■ **What this task involves**: Please set down word for word every line from the one holding "black toothbrush: 10 -> 6" to the end of the data below, both included.

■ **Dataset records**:
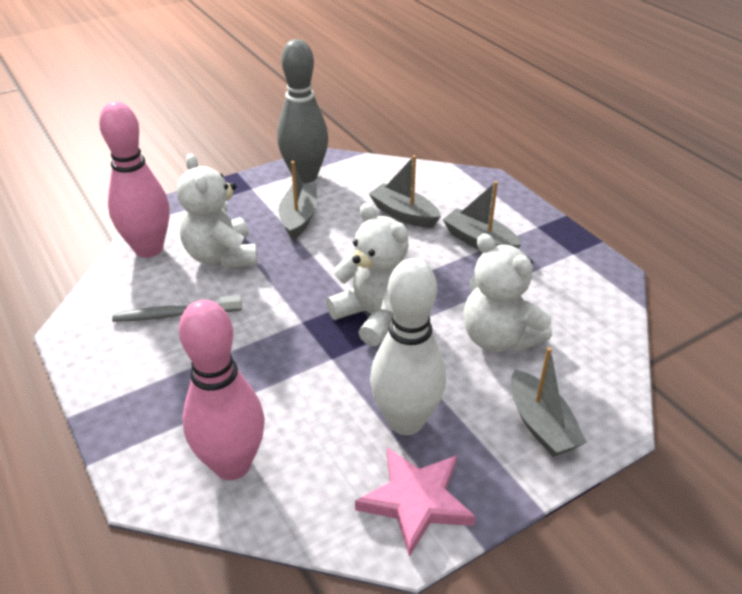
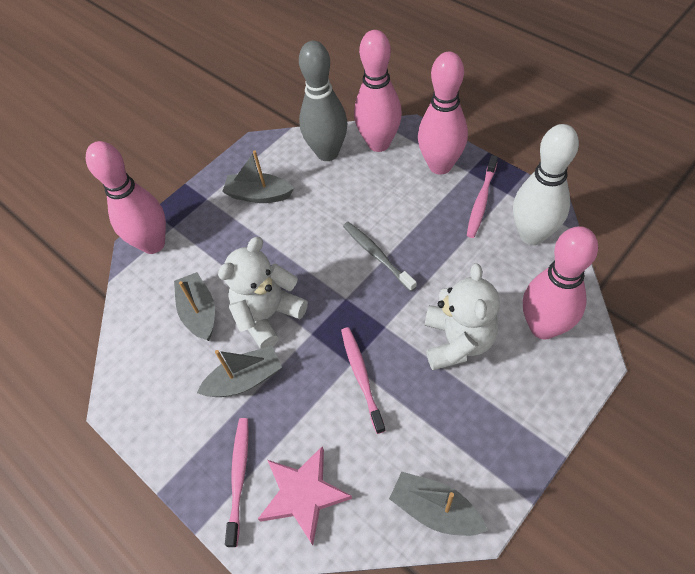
pink bowling pin: 2 -> 4
pink toothbrush: 0 -> 3
white teddy bear: 3 -> 2

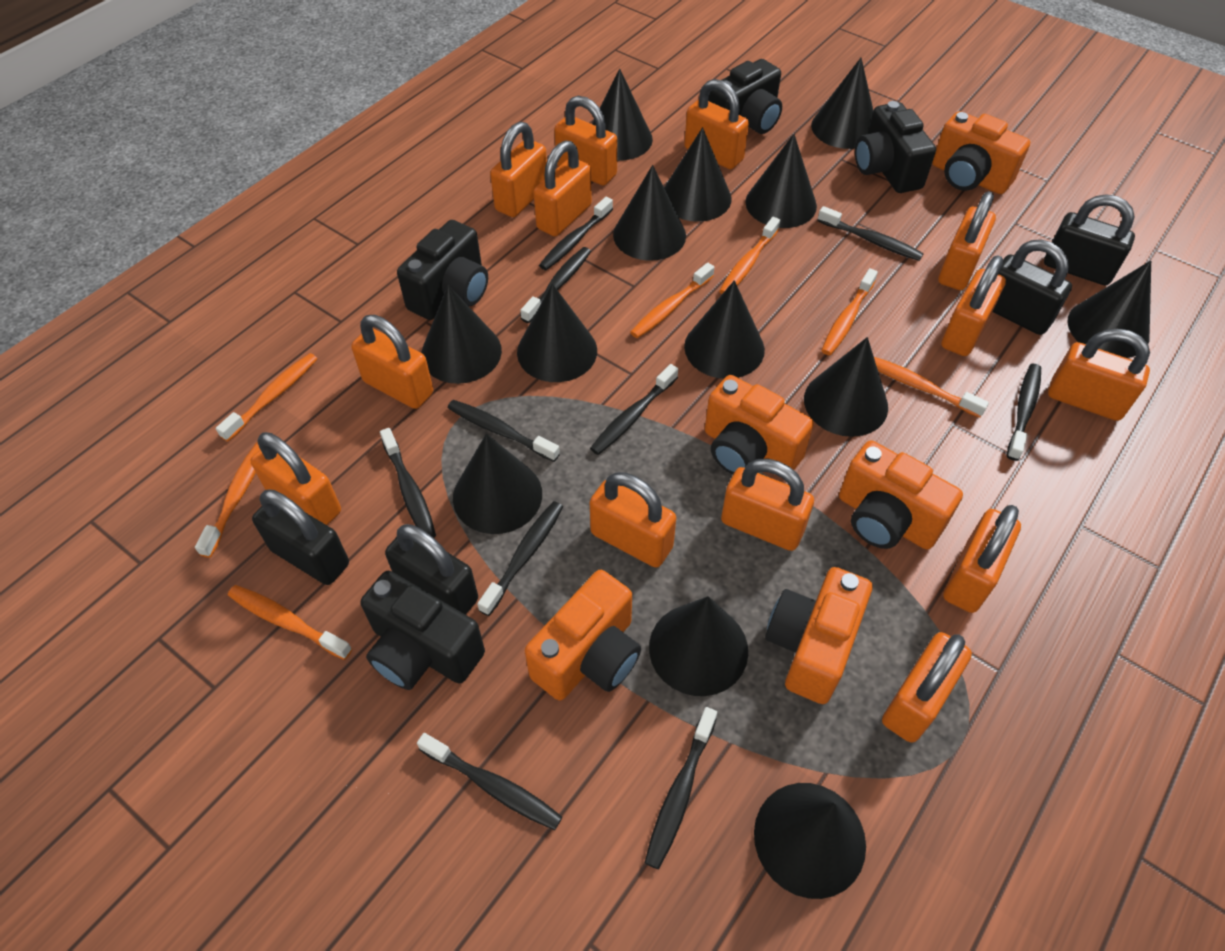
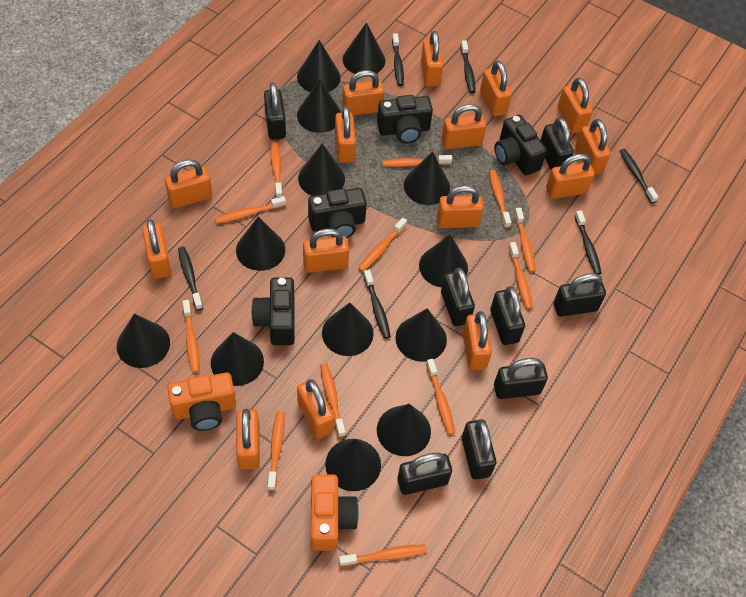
black padlock: 4 -> 8
black toothbrush: 10 -> 6
orange camera: 5 -> 2
orange padlock: 13 -> 15
orange toothbrush: 7 -> 12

■ **Result of this exercise**:
black toothbrush: 10 -> 6
orange camera: 5 -> 2
orange padlock: 13 -> 15
orange toothbrush: 7 -> 12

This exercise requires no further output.